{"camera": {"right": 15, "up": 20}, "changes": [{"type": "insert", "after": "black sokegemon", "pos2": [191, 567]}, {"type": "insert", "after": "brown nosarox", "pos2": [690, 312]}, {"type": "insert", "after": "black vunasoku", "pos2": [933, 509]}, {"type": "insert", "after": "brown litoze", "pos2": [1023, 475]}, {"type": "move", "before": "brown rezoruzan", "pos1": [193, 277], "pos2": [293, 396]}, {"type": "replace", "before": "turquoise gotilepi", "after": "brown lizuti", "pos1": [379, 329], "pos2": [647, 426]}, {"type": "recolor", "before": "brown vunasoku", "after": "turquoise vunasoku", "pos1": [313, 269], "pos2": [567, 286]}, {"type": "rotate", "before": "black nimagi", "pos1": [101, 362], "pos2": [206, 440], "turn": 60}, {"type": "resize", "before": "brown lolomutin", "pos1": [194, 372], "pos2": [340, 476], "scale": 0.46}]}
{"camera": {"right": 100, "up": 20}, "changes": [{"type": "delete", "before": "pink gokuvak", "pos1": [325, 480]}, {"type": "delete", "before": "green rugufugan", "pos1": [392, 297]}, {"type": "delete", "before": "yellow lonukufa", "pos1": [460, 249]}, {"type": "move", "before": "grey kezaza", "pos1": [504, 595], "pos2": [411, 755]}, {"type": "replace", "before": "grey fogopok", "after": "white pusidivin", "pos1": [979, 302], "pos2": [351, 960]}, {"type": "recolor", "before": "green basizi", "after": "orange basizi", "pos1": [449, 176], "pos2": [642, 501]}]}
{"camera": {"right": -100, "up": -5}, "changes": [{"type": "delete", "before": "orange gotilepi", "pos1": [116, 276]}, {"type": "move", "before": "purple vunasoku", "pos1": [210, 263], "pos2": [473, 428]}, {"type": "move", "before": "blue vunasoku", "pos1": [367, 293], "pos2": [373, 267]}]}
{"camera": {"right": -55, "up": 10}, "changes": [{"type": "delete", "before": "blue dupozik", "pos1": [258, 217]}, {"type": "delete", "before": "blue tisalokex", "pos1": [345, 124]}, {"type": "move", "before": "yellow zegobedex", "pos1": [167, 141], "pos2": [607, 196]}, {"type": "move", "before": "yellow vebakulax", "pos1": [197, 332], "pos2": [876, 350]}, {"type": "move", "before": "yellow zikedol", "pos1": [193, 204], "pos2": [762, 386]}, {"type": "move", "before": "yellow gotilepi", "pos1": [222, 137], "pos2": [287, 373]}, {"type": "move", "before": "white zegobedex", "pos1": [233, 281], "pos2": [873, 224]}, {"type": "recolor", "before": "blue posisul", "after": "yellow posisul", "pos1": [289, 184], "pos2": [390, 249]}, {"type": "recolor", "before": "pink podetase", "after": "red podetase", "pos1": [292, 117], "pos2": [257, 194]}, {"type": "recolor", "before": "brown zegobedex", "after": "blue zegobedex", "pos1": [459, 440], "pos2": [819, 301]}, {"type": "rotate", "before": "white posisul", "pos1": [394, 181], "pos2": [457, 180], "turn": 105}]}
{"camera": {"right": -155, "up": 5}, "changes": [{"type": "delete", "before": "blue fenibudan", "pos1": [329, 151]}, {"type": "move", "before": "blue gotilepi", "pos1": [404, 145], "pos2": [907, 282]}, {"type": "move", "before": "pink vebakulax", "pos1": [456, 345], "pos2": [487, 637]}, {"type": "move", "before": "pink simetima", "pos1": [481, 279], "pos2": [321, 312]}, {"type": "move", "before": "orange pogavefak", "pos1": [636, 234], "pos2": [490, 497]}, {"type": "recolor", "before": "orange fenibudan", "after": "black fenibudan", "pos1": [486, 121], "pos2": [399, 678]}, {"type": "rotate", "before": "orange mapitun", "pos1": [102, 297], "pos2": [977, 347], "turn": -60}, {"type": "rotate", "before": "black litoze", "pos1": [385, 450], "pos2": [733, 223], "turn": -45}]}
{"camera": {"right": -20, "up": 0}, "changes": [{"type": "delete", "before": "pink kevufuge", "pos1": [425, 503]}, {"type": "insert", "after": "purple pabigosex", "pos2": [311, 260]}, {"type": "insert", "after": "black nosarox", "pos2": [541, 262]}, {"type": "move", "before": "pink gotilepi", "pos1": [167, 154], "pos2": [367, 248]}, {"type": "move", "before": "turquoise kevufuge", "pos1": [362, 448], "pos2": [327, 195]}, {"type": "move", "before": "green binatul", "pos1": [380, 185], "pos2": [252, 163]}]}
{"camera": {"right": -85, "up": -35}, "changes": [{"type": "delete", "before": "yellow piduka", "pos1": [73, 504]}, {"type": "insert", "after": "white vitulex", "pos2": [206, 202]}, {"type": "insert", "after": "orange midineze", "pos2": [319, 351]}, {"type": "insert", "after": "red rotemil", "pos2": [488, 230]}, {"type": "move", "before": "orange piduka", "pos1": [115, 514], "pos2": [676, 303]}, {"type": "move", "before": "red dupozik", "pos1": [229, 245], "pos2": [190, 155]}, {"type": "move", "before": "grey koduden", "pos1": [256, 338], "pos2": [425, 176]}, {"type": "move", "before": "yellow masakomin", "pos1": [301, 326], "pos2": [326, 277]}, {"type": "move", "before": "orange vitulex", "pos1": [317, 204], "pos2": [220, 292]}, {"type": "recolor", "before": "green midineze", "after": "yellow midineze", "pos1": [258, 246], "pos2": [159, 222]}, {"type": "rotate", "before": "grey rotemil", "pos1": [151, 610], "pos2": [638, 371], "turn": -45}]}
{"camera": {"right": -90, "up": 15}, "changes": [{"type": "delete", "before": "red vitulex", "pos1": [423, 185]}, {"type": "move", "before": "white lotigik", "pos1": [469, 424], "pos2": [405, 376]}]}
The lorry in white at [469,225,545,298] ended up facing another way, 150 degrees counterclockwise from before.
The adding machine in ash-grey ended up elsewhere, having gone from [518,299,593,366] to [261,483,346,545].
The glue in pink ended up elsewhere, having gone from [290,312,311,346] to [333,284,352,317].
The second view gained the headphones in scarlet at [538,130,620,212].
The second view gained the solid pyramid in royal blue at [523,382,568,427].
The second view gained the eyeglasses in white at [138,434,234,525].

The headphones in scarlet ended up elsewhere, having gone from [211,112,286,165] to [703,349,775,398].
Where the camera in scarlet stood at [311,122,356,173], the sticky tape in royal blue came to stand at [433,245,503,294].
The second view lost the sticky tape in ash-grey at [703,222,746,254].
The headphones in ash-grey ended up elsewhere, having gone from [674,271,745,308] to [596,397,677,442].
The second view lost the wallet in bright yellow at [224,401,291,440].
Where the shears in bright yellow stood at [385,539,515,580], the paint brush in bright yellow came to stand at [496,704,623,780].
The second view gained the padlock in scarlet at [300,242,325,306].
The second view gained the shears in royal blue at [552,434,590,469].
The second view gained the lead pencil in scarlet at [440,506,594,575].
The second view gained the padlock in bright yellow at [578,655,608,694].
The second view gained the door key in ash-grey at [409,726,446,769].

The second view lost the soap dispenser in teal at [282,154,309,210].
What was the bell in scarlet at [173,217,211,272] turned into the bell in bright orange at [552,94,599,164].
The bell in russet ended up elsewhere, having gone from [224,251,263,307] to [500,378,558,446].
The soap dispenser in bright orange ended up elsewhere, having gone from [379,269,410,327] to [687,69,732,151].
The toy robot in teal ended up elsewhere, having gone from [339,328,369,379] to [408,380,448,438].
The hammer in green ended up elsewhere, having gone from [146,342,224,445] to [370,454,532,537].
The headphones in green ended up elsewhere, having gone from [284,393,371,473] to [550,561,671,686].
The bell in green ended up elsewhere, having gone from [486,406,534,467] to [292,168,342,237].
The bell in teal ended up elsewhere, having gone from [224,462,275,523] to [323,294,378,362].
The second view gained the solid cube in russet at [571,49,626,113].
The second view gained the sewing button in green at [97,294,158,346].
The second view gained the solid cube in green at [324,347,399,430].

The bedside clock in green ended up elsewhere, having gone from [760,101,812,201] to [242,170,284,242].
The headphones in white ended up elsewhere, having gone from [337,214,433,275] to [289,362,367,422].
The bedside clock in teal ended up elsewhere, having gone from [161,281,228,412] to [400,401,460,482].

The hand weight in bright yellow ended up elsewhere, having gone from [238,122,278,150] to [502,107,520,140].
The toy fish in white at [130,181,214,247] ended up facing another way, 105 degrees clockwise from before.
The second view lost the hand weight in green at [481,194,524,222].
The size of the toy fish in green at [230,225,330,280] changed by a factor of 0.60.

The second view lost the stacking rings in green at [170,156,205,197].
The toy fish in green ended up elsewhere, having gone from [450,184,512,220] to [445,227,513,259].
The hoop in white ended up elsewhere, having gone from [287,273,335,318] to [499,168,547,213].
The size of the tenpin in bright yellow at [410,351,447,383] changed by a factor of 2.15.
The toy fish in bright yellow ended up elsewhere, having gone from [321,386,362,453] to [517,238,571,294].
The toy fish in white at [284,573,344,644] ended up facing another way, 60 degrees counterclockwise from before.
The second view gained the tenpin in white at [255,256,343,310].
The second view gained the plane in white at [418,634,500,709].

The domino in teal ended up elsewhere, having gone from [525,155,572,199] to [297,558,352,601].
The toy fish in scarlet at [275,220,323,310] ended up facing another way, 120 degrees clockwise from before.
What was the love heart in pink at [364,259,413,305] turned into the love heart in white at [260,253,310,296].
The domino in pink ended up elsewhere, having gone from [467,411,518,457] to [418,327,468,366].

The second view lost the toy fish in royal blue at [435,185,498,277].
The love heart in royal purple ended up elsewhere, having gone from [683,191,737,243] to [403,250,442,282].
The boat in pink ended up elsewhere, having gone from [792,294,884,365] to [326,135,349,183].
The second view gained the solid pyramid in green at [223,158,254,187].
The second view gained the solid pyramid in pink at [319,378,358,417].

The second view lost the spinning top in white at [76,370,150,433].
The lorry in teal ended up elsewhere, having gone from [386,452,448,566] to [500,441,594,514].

* [What to work on] From the data above, output exactly the lines between the one containing "The adding machine" and the one containing "The second view gained the solid pyramid in royal", counting both of them.

* [Solution to the exercise]
The adding machine in ash-grey ended up elsewhere, having gone from [518,299,593,366] to [261,483,346,545].
The glue in pink ended up elsewhere, having gone from [290,312,311,346] to [333,284,352,317].
The second view gained the headphones in scarlet at [538,130,620,212].
The second view gained the solid pyramid in royal blue at [523,382,568,427].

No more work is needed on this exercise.